[DATA EXCERPTS]

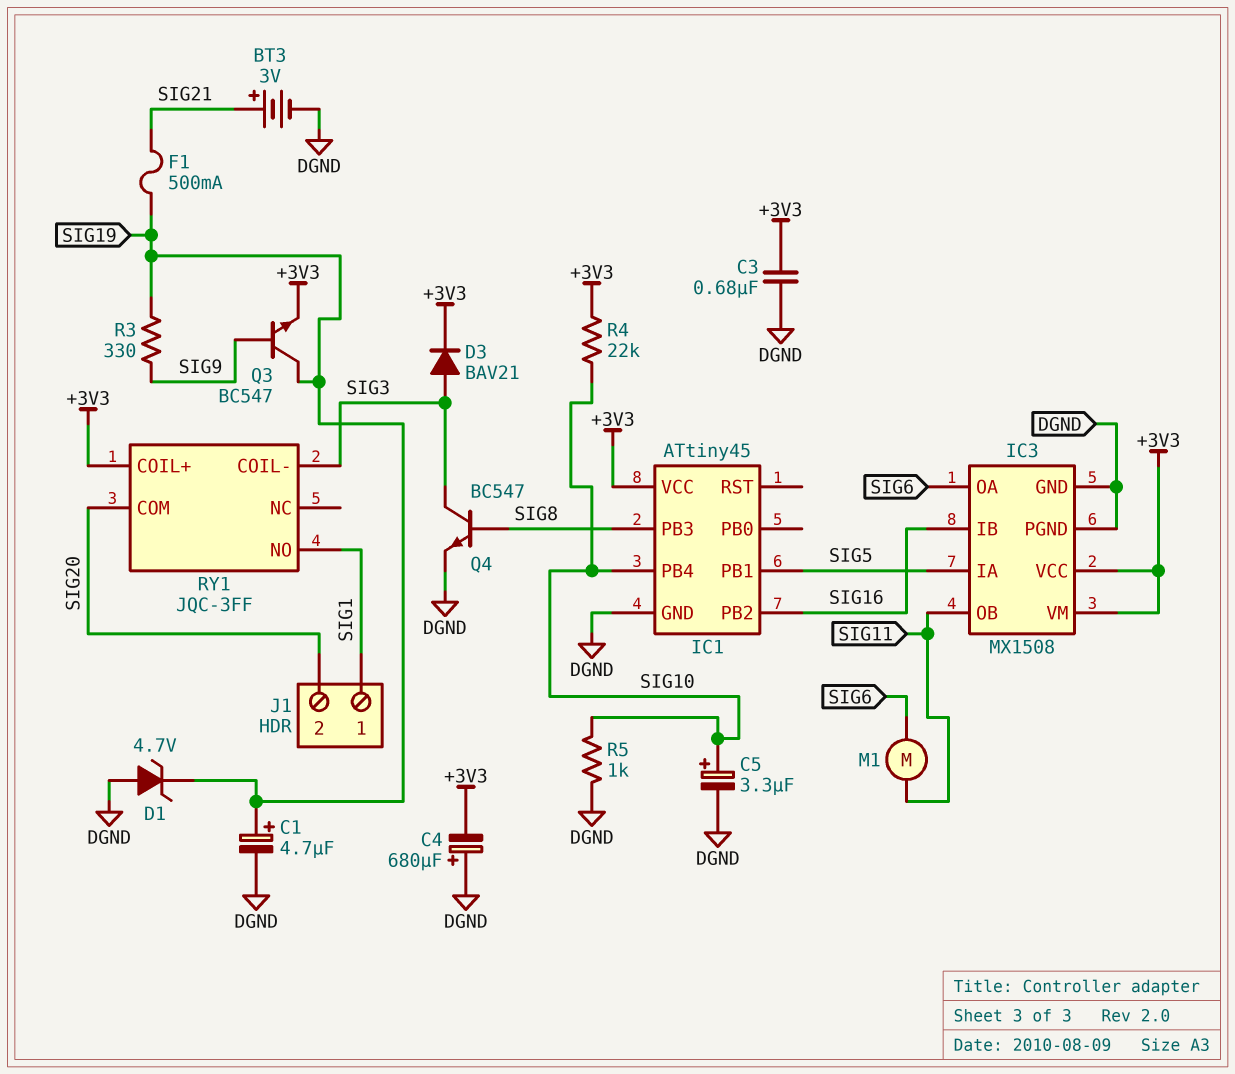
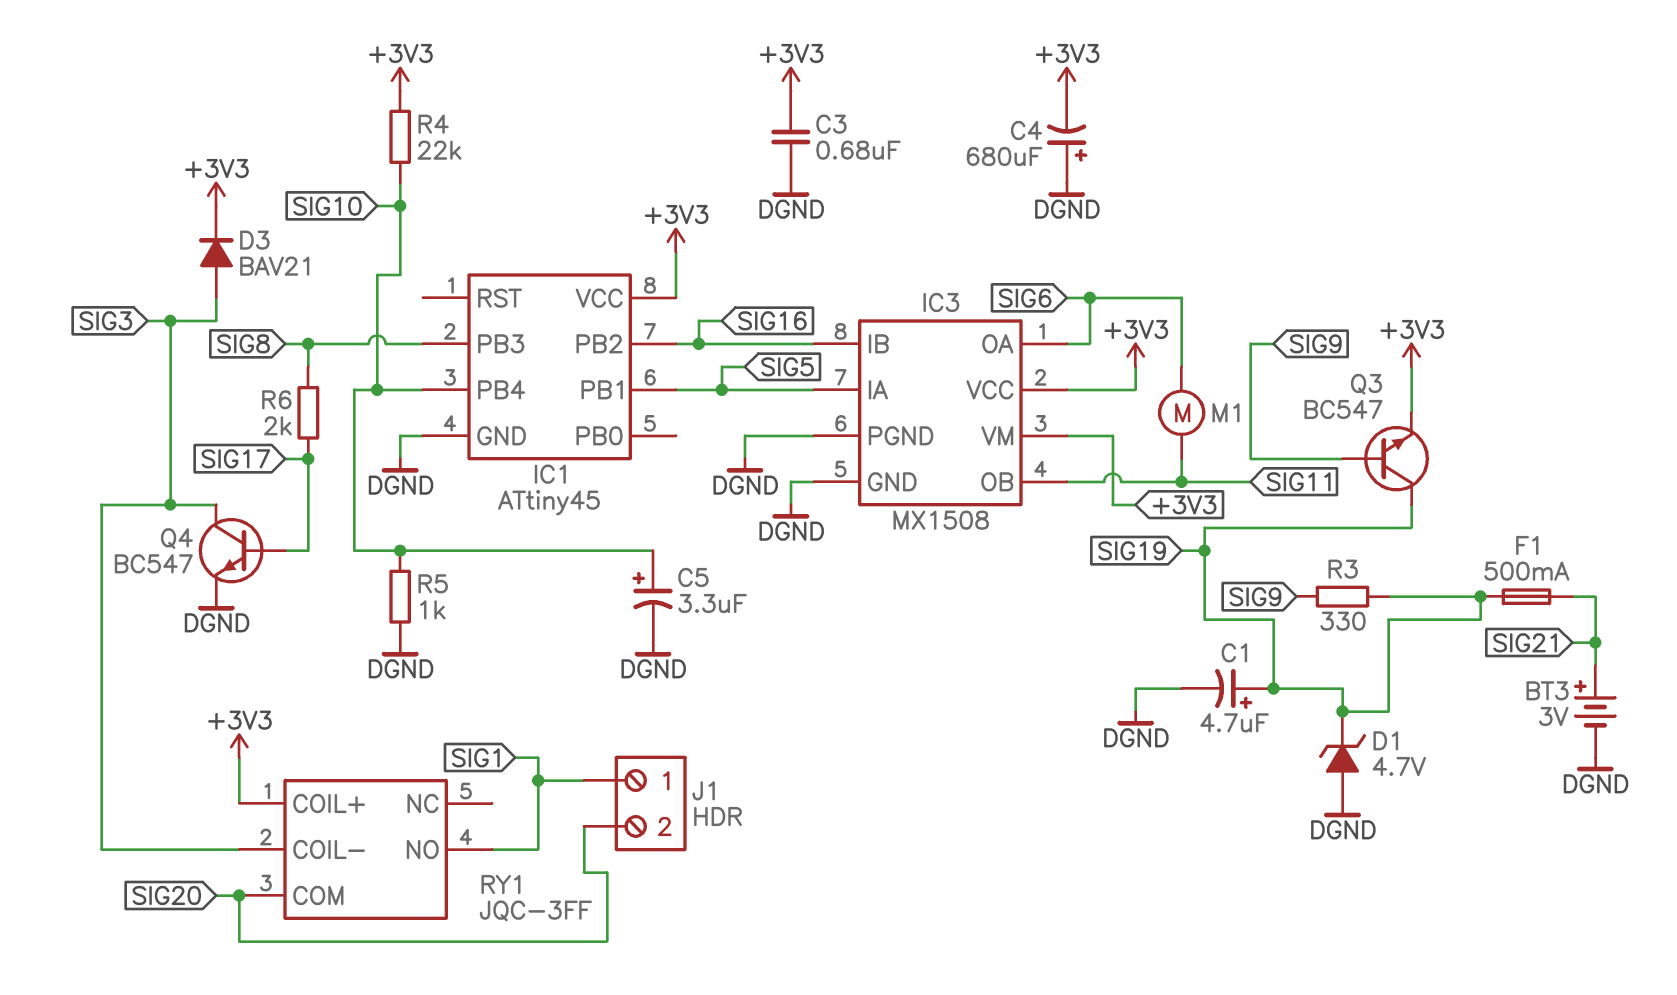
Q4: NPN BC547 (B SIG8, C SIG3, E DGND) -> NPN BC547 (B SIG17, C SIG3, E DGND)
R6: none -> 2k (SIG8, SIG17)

* * *

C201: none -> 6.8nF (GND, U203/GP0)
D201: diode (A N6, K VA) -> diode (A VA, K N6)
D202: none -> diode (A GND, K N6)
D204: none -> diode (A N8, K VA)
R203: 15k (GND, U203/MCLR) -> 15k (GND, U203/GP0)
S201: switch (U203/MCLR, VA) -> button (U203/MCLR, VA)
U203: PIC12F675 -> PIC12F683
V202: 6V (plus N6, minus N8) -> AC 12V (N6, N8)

[ASSIGNMENT]
Produce the number of lines in the data containing the string "none", with nothing added.

[EXERCISE ANSWER]
4